[Assignment] Please retype the listing below word for word and exclude its images.

[Collected material]
--

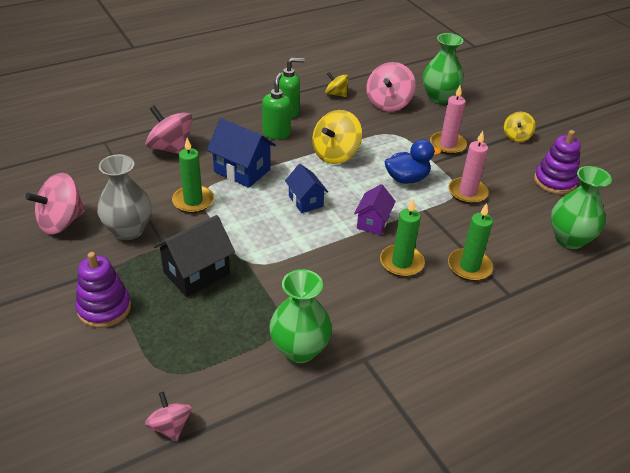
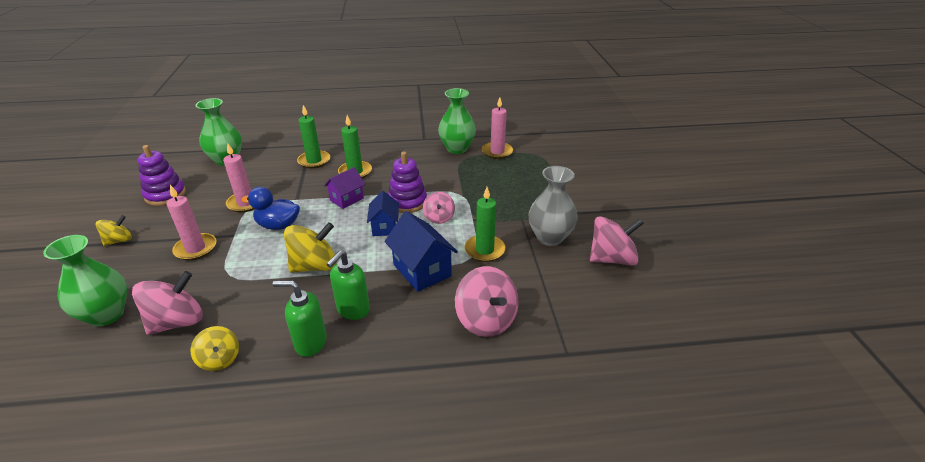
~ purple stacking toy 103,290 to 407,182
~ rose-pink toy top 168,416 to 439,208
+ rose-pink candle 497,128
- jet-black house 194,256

--

[Result]
~ purple stacking toy 103,290 to 407,182
~ rose-pink toy top 168,416 to 439,208
+ rose-pink candle 497,128
- jet-black house 194,256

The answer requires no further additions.